[TASK BRIEF]: The answer must reproduce all of the data below exactly and contain no images.

[DATA FOR THIS TASK]:
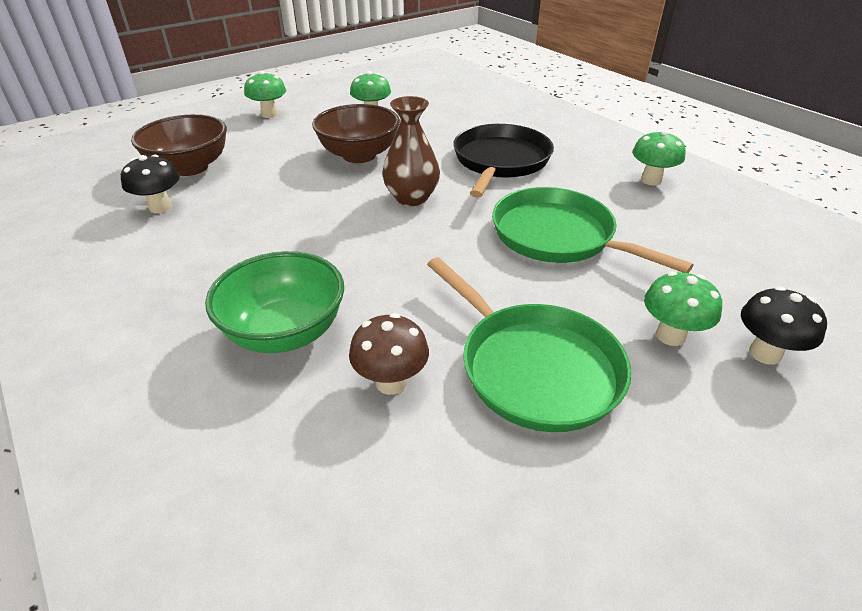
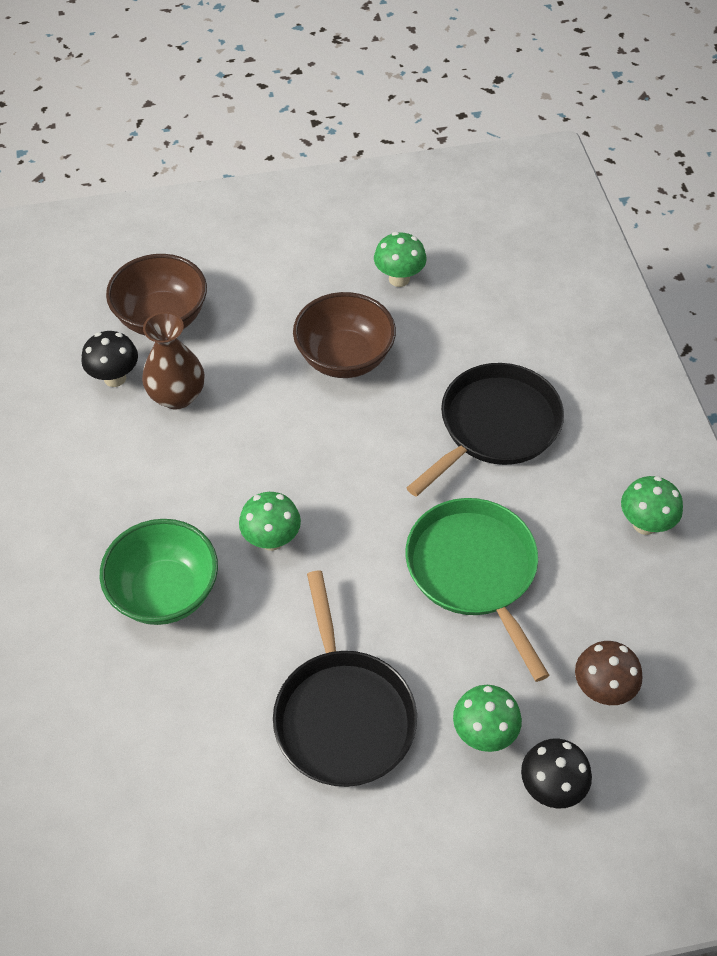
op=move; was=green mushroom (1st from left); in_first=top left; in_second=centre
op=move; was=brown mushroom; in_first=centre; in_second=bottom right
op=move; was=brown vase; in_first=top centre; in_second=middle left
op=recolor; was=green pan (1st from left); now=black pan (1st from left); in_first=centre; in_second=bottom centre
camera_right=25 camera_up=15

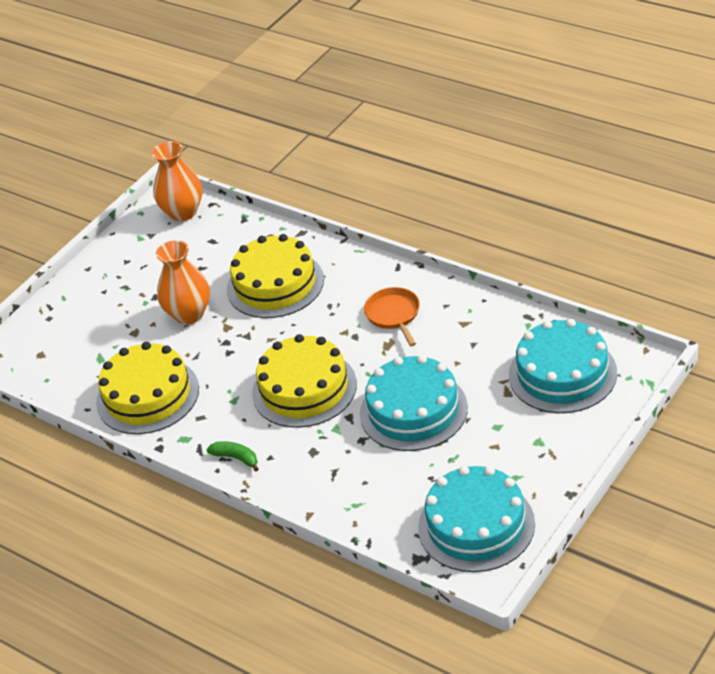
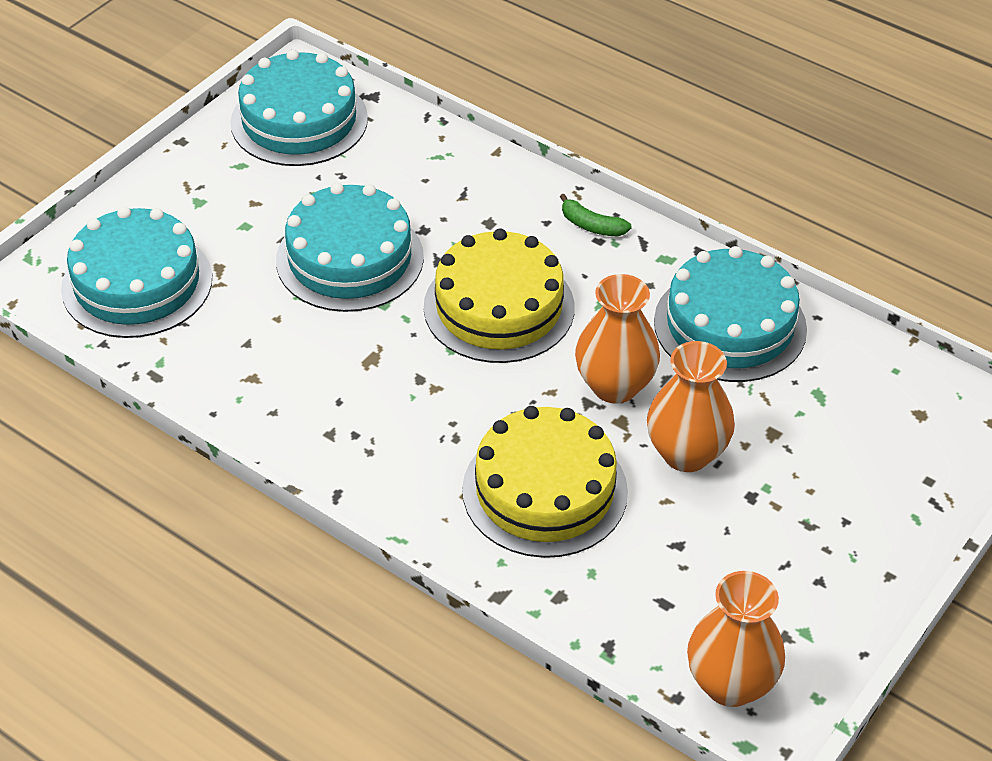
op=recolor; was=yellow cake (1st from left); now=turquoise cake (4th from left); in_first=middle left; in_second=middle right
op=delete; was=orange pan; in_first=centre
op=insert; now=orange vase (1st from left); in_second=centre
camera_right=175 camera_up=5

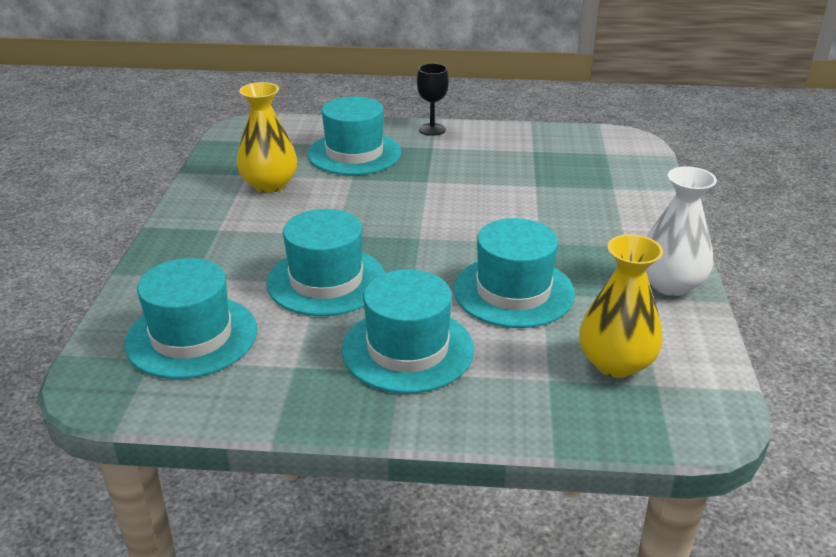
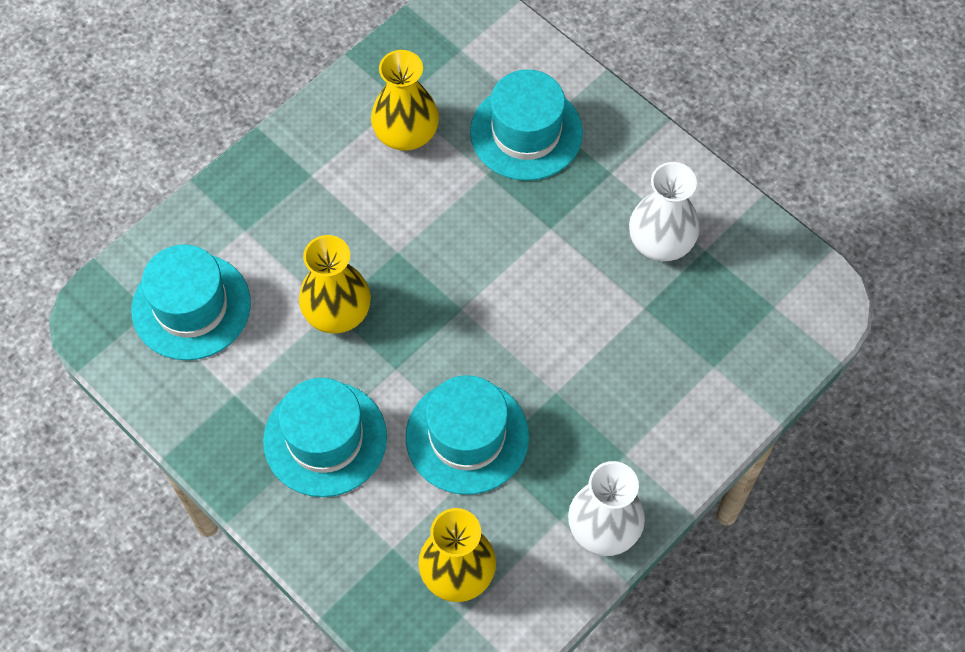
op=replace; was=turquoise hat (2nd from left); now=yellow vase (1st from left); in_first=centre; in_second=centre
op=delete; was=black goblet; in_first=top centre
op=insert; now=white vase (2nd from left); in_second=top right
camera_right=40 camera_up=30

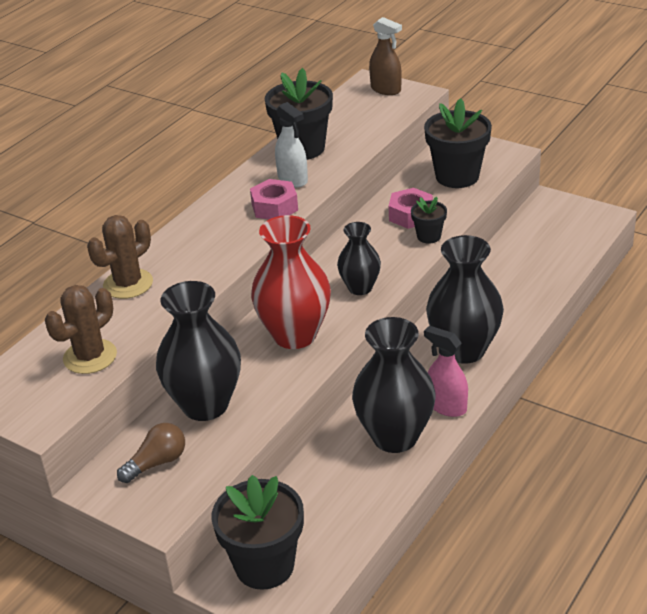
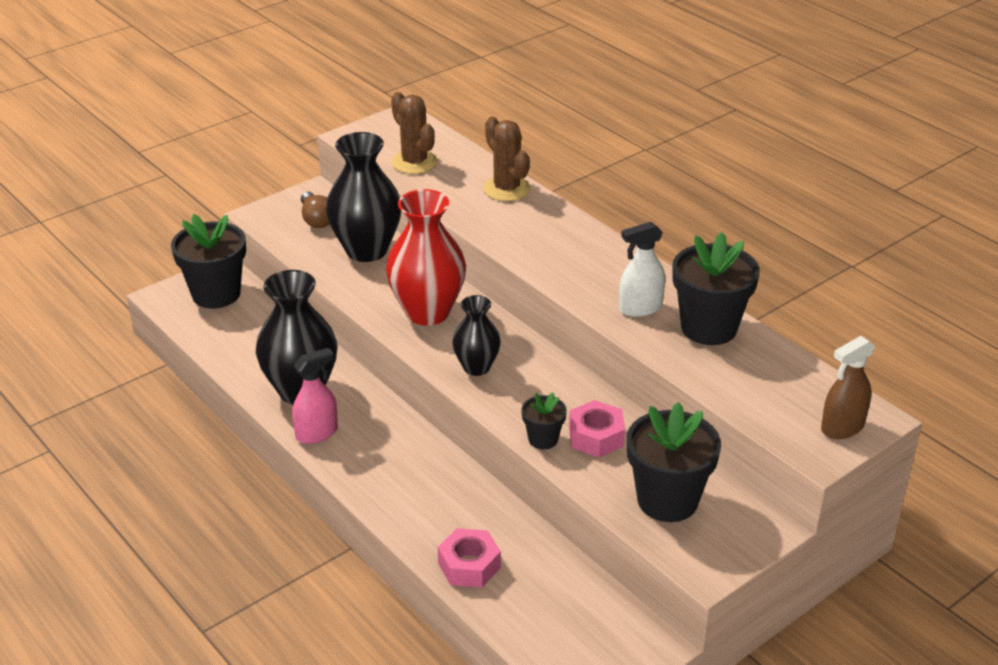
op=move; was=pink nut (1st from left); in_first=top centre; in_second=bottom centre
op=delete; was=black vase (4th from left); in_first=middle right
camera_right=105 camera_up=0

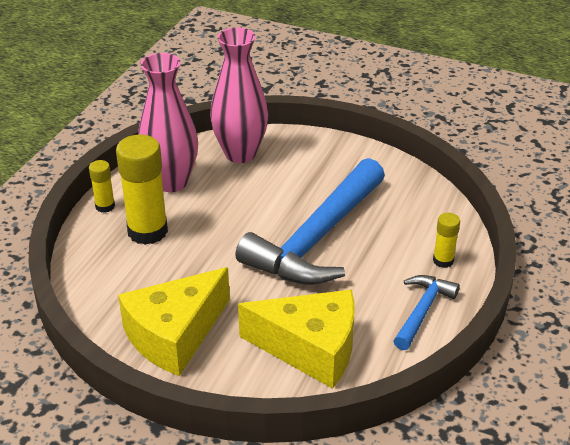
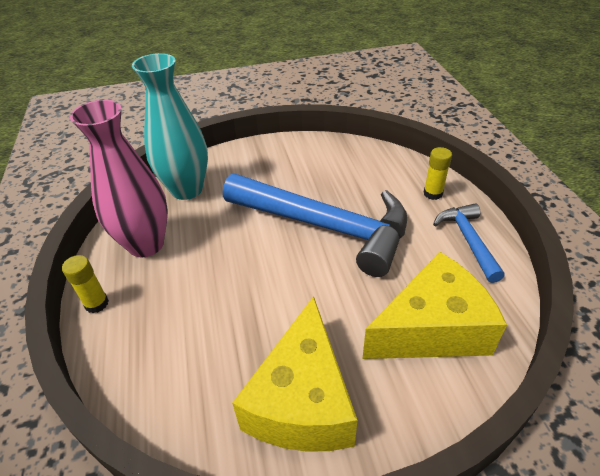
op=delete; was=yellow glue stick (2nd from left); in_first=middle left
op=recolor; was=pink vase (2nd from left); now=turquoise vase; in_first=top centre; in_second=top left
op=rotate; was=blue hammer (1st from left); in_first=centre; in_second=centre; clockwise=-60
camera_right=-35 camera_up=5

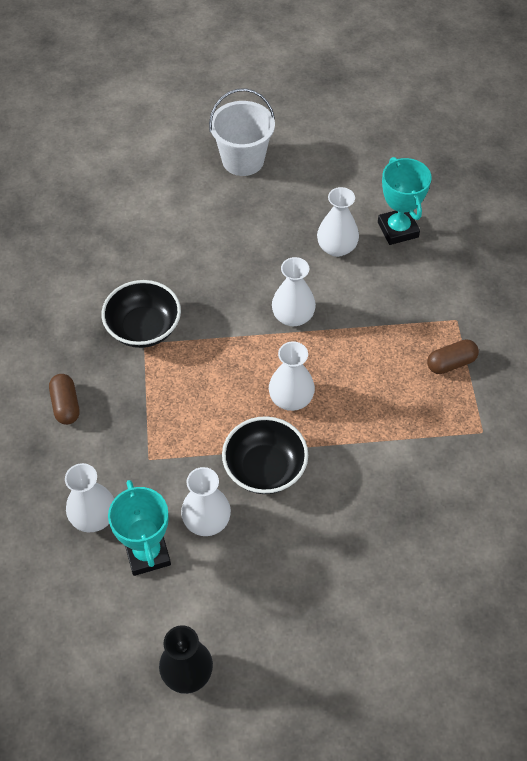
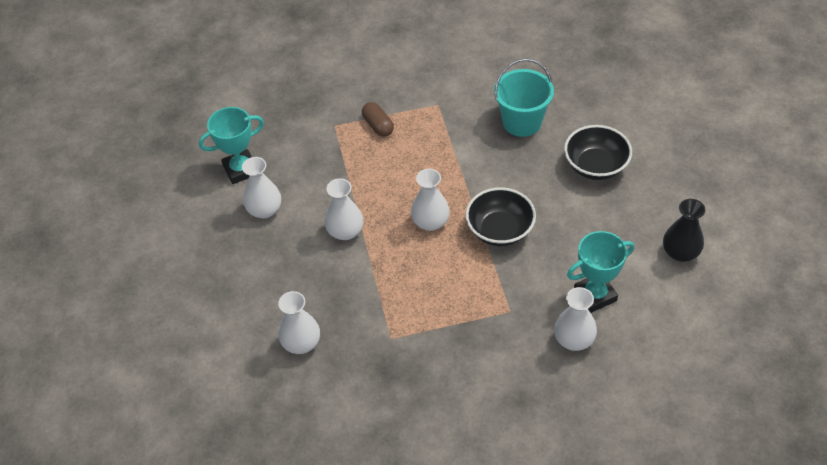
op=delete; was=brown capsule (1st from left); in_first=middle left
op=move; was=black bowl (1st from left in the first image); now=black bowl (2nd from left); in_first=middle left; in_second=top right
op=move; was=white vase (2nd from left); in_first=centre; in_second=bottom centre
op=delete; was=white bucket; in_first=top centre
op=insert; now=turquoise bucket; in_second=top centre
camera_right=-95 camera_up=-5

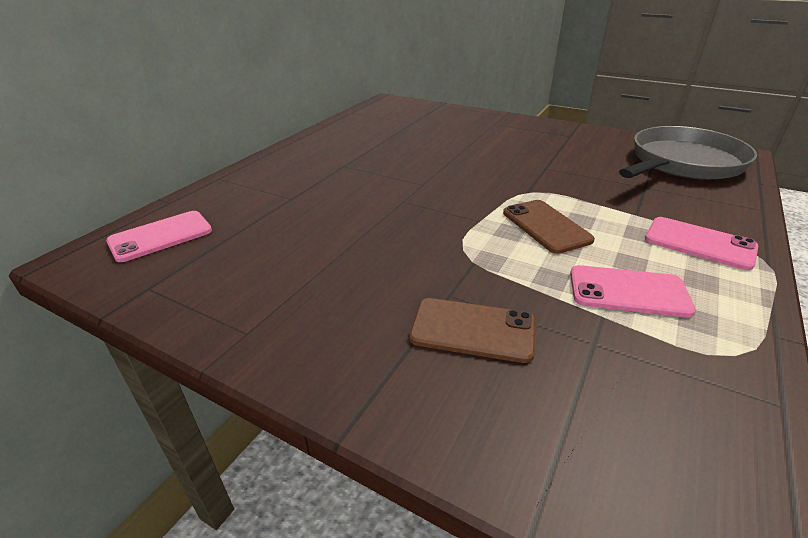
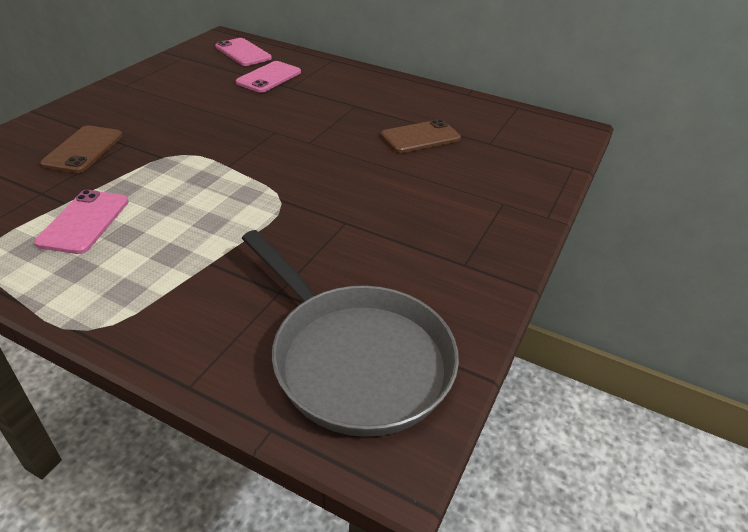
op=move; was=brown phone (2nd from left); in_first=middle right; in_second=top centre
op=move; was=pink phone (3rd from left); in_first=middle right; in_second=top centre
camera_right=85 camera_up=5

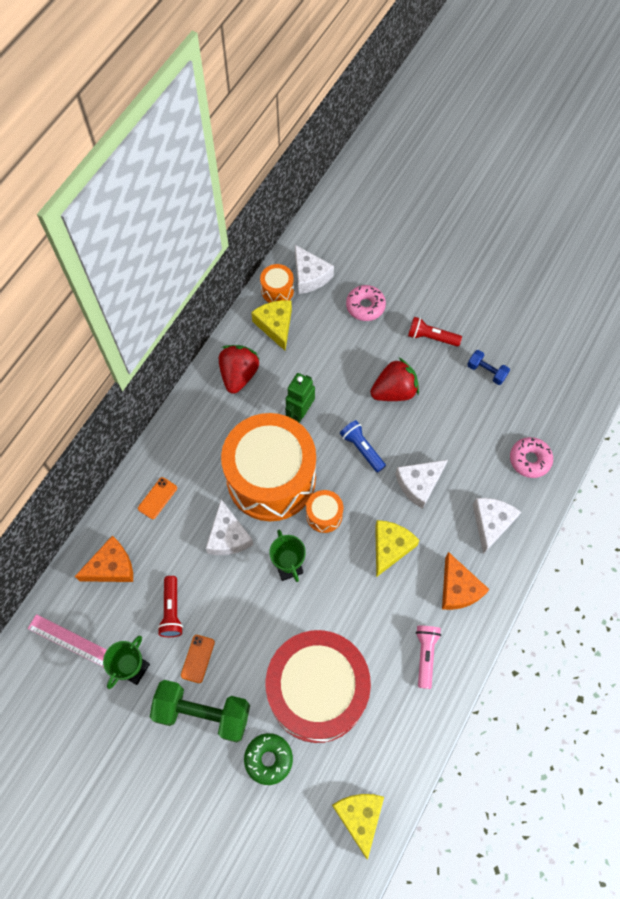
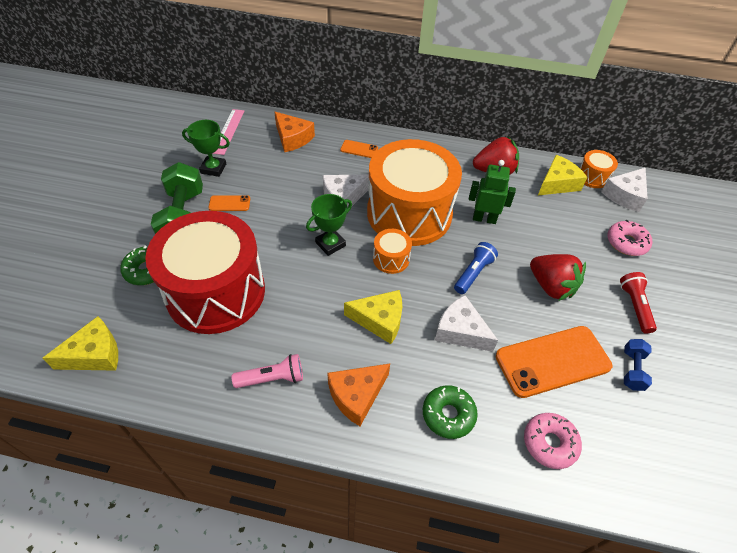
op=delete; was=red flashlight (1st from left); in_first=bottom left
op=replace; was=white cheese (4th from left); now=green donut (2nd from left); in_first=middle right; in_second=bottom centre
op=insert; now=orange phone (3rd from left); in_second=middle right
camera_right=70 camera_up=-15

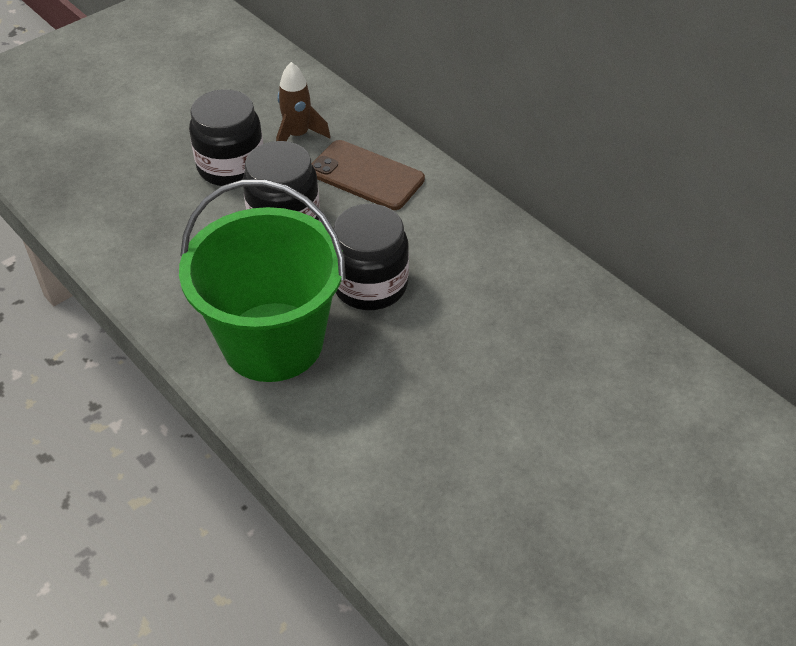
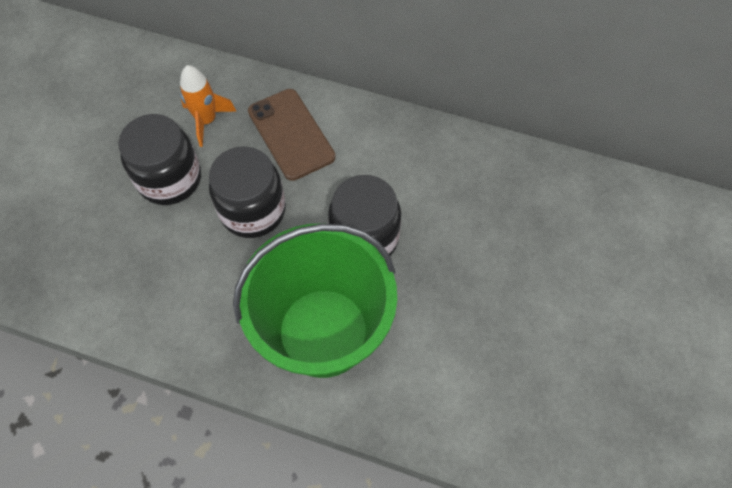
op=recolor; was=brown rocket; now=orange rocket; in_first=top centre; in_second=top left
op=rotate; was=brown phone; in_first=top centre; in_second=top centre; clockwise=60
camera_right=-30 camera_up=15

[SOLUTION TO THIS PROBLEM]:
op=move; was=green mushroom (1st from left); in_first=top left; in_second=centre
op=move; was=brown mushroom; in_first=centre; in_second=bottom right
op=move; was=brown vase; in_first=top centre; in_second=middle left
op=recolor; was=green pan (1st from left); now=black pan (1st from left); in_first=centre; in_second=bottom centre
camera_right=25 camera_up=15

op=recolor; was=yellow cake (1st from left); now=turquoise cake (4th from left); in_first=middle left; in_second=middle right
op=delete; was=orange pan; in_first=centre
op=insert; now=orange vase (1st from left); in_second=centre
camera_right=175 camera_up=5

op=replace; was=turquoise hat (2nd from left); now=yellow vase (1st from left); in_first=centre; in_second=centre
op=delete; was=black goblet; in_first=top centre
op=insert; now=white vase (2nd from left); in_second=top right
camera_right=40 camera_up=30

op=move; was=pink nut (1st from left); in_first=top centre; in_second=bottom centre
op=delete; was=black vase (4th from left); in_first=middle right
camera_right=105 camera_up=0

op=delete; was=yellow glue stick (2nd from left); in_first=middle left
op=recolor; was=pink vase (2nd from left); now=turquoise vase; in_first=top centre; in_second=top left
op=rotate; was=blue hammer (1st from left); in_first=centre; in_second=centre; clockwise=-60
camera_right=-35 camera_up=5

op=delete; was=brown capsule (1st from left); in_first=middle left
op=move; was=black bowl (1st from left in the first image); now=black bowl (2nd from left); in_first=middle left; in_second=top right
op=move; was=white vase (2nd from left); in_first=centre; in_second=bottom centre
op=delete; was=white bucket; in_first=top centre
op=insert; now=turquoise bucket; in_second=top centre
camera_right=-95 camera_up=-5

op=move; was=brown phone (2nd from left); in_first=middle right; in_second=top centre
op=move; was=pink phone (3rd from left); in_first=middle right; in_second=top centre
camera_right=85 camera_up=5

op=delete; was=red flashlight (1st from left); in_first=bottom left
op=replace; was=white cheese (4th from left); now=green donut (2nd from left); in_first=middle right; in_second=bottom centre
op=insert; now=orange phone (3rd from left); in_second=middle right
camera_right=70 camera_up=-15

op=recolor; was=brown rocket; now=orange rocket; in_first=top centre; in_second=top left
op=rotate; was=brown phone; in_first=top centre; in_second=top centre; clockwise=60
camera_right=-30 camera_up=15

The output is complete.